PROBLEM TO WORK ON –
Only the pictures are to be omitted; every entry beneath should otherwise be duplicated exactly.

[Content revision data]
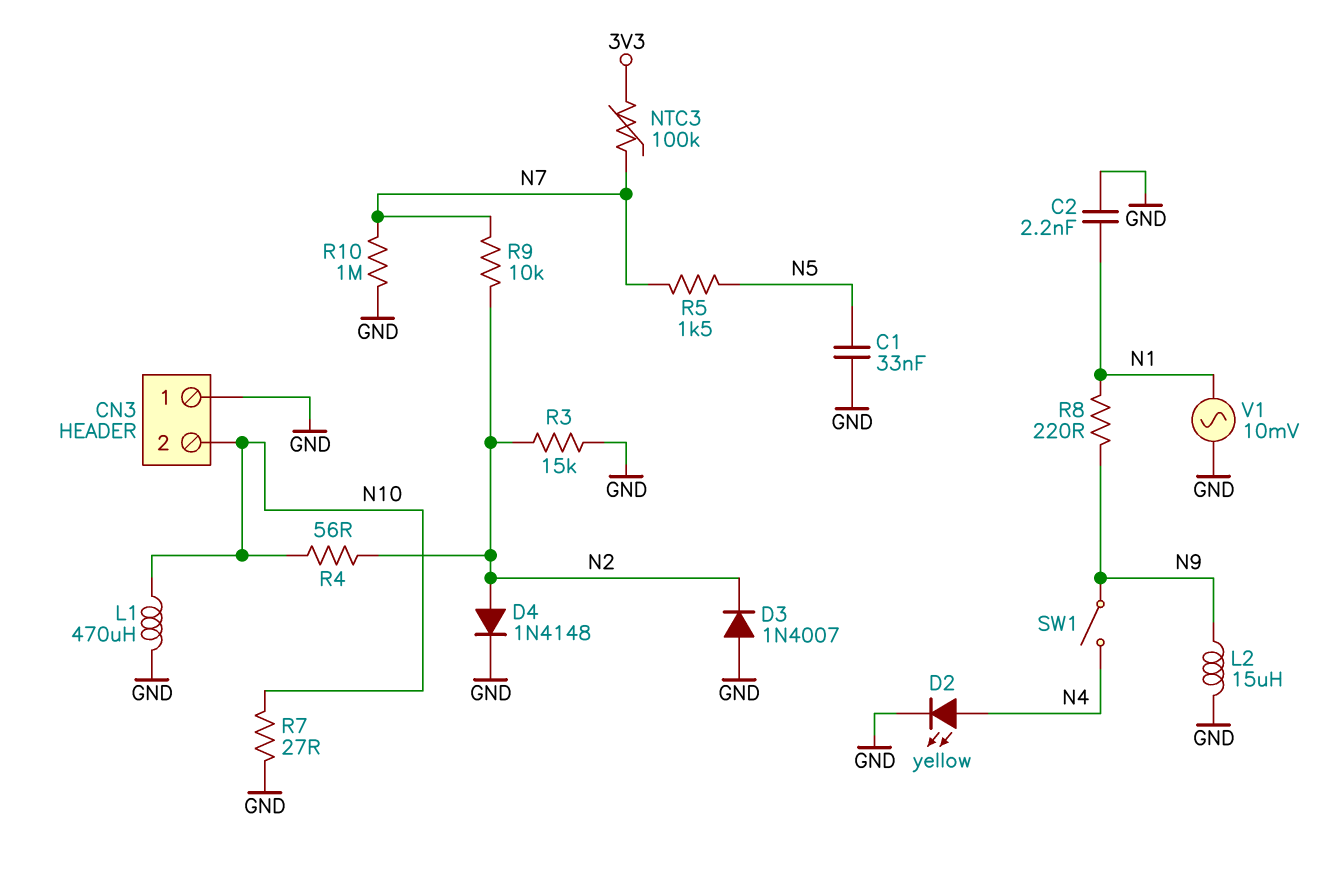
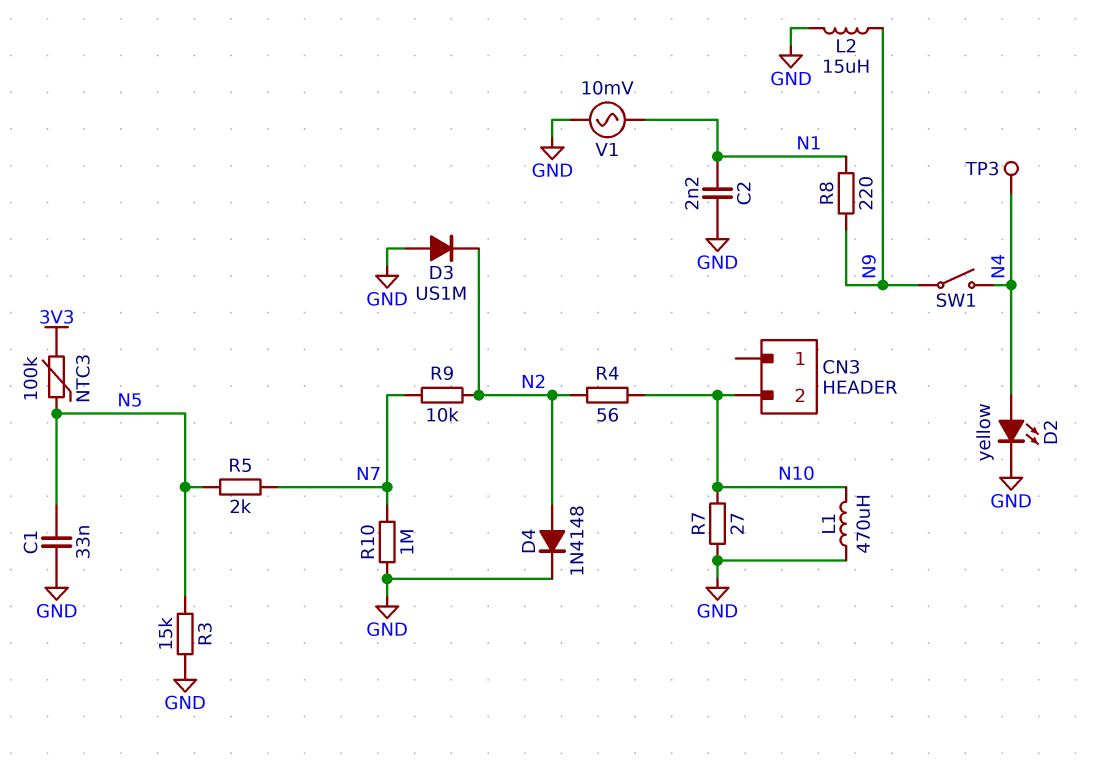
CN3 pin 1: GND -> none
D3: diode 1N4007 (A GND, K N2) -> diode US1M (A GND, K N2)
NTC3: 100k (3V3, N7) -> 100k (3V3, N5)
R3: 15k (GND, N2) -> 15k (GND, N5)
R5: 1.5k (N5, N7) -> 2k (N5, N7)
TP3: none -> test point (N4)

RESPONSE –
CN3 pin 1: GND -> none
D3: diode 1N4007 (A GND, K N2) -> diode US1M (A GND, K N2)
NTC3: 100k (3V3, N7) -> 100k (3V3, N5)
R3: 15k (GND, N2) -> 15k (GND, N5)
R5: 1.5k (N5, N7) -> 2k (N5, N7)
TP3: none -> test point (N4)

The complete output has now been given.